Your task: Retype everything in the listing, leaving each line exactly as it is.

Listed entries:
——————————

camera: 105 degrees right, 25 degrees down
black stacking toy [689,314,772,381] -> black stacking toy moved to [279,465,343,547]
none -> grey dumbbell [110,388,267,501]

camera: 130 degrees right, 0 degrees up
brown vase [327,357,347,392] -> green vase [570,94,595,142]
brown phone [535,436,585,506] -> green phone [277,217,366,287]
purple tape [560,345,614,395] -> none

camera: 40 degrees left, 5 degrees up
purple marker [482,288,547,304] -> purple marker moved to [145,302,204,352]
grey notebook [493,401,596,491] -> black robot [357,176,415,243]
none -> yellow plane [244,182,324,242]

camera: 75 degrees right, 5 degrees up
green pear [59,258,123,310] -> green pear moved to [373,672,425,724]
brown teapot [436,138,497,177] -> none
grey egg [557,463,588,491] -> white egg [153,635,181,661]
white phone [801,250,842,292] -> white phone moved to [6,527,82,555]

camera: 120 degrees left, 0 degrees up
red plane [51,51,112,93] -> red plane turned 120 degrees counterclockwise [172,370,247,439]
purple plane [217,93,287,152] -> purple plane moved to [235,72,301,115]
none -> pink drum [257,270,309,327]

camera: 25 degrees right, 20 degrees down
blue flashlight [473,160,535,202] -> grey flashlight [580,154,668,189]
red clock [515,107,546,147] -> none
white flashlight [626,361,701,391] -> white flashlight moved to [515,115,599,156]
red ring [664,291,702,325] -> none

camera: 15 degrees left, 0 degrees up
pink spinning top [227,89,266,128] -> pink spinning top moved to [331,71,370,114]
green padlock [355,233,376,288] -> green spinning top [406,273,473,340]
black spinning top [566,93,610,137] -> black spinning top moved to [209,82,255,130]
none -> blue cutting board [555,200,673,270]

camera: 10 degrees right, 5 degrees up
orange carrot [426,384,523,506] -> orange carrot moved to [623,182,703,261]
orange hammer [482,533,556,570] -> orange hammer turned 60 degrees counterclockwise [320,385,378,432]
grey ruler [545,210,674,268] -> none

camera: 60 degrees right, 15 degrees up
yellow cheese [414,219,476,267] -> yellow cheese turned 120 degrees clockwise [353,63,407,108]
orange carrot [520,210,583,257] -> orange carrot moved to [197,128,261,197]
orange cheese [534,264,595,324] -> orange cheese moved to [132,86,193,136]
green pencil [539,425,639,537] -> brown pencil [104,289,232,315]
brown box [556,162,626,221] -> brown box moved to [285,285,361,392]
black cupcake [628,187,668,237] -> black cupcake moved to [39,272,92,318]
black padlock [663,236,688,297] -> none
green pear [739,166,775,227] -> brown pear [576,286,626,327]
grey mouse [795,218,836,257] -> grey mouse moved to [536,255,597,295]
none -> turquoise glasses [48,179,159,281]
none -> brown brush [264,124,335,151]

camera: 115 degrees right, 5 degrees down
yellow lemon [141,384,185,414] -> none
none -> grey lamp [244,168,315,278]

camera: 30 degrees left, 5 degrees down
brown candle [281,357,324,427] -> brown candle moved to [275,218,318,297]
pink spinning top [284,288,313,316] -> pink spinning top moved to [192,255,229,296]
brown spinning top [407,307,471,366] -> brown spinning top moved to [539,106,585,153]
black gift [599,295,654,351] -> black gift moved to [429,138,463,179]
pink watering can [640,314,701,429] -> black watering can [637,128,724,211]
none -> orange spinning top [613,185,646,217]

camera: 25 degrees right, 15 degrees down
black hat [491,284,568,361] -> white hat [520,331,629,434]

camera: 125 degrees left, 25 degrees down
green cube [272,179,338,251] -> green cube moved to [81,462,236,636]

——————————

Output below:
camera: 105 degrees right, 25 degrees down
black stacking toy [689,314,772,381] -> black stacking toy moved to [279,465,343,547]
none -> grey dumbbell [110,388,267,501]

camera: 130 degrees right, 0 degrees up
brown vase [327,357,347,392] -> green vase [570,94,595,142]
brown phone [535,436,585,506] -> green phone [277,217,366,287]
purple tape [560,345,614,395] -> none

camera: 40 degrees left, 5 degrees up
purple marker [482,288,547,304] -> purple marker moved to [145,302,204,352]
grey notebook [493,401,596,491] -> black robot [357,176,415,243]
none -> yellow plane [244,182,324,242]

camera: 75 degrees right, 5 degrees up
green pear [59,258,123,310] -> green pear moved to [373,672,425,724]
brown teapot [436,138,497,177] -> none
grey egg [557,463,588,491] -> white egg [153,635,181,661]
white phone [801,250,842,292] -> white phone moved to [6,527,82,555]

camera: 120 degrees left, 0 degrees up
red plane [51,51,112,93] -> red plane turned 120 degrees counterclockwise [172,370,247,439]
purple plane [217,93,287,152] -> purple plane moved to [235,72,301,115]
none -> pink drum [257,270,309,327]

camera: 25 degrees right, 20 degrees down
blue flashlight [473,160,535,202] -> grey flashlight [580,154,668,189]
red clock [515,107,546,147] -> none
white flashlight [626,361,701,391] -> white flashlight moved to [515,115,599,156]
red ring [664,291,702,325] -> none

camera: 15 degrees left, 0 degrees up
pink spinning top [227,89,266,128] -> pink spinning top moved to [331,71,370,114]
green padlock [355,233,376,288] -> green spinning top [406,273,473,340]
black spinning top [566,93,610,137] -> black spinning top moved to [209,82,255,130]
none -> blue cutting board [555,200,673,270]

camera: 10 degrees right, 5 degrees up
orange carrot [426,384,523,506] -> orange carrot moved to [623,182,703,261]
orange hammer [482,533,556,570] -> orange hammer turned 60 degrees counterclockwise [320,385,378,432]
grey ruler [545,210,674,268] -> none

camera: 60 degrees right, 15 degrees up
yellow cheese [414,219,476,267] -> yellow cheese turned 120 degrees clockwise [353,63,407,108]
orange carrot [520,210,583,257] -> orange carrot moved to [197,128,261,197]
orange cheese [534,264,595,324] -> orange cheese moved to [132,86,193,136]
green pencil [539,425,639,537] -> brown pencil [104,289,232,315]
brown box [556,162,626,221] -> brown box moved to [285,285,361,392]
black cupcake [628,187,668,237] -> black cupcake moved to [39,272,92,318]
black padlock [663,236,688,297] -> none
green pear [739,166,775,227] -> brown pear [576,286,626,327]
grey mouse [795,218,836,257] -> grey mouse moved to [536,255,597,295]
none -> turquoise glasses [48,179,159,281]
none -> brown brush [264,124,335,151]

camera: 115 degrees right, 5 degrees down
yellow lemon [141,384,185,414] -> none
none -> grey lamp [244,168,315,278]

camera: 30 degrees left, 5 degrees down
brown candle [281,357,324,427] -> brown candle moved to [275,218,318,297]
pink spinning top [284,288,313,316] -> pink spinning top moved to [192,255,229,296]
brown spinning top [407,307,471,366] -> brown spinning top moved to [539,106,585,153]
black gift [599,295,654,351] -> black gift moved to [429,138,463,179]
pink watering can [640,314,701,429] -> black watering can [637,128,724,211]
none -> orange spinning top [613,185,646,217]

camera: 25 degrees right, 15 degrees down
black hat [491,284,568,361] -> white hat [520,331,629,434]

camera: 125 degrees left, 25 degrees down
green cube [272,179,338,251] -> green cube moved to [81,462,236,636]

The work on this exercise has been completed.